== Records ==
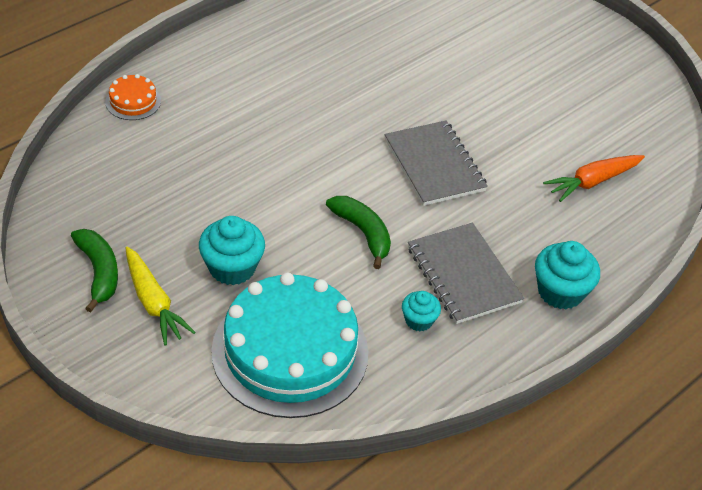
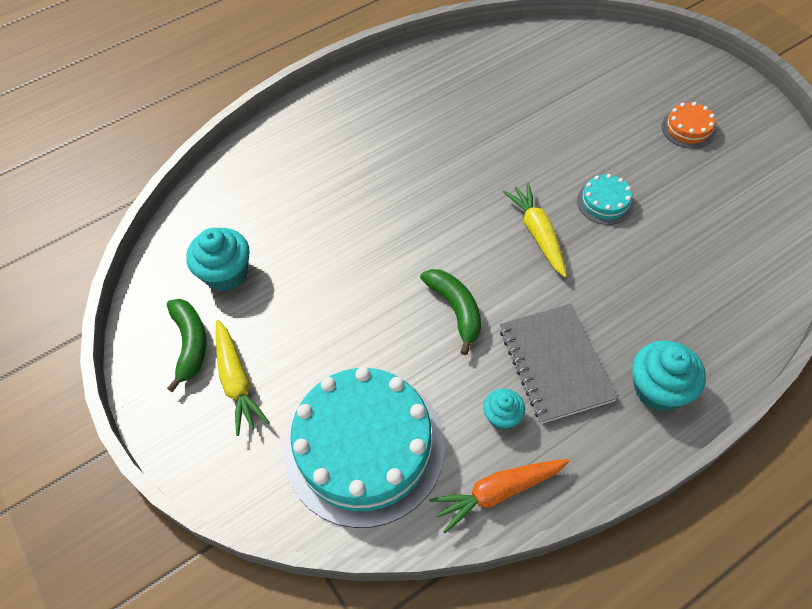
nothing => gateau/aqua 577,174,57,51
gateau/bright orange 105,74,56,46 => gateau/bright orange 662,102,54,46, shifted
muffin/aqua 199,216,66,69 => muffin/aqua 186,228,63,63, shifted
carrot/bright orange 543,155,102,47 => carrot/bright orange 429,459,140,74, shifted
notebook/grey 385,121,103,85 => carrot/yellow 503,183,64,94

== Task objective ==
The records must be copied with no word altered, and without their pictures.

== Solved problem ==
nothing => gateau/aqua 577,174,57,51
gateau/bright orange 105,74,56,46 => gateau/bright orange 662,102,54,46, shifted
muffin/aqua 199,216,66,69 => muffin/aqua 186,228,63,63, shifted
carrot/bright orange 543,155,102,47 => carrot/bright orange 429,459,140,74, shifted
notebook/grey 385,121,103,85 => carrot/yellow 503,183,64,94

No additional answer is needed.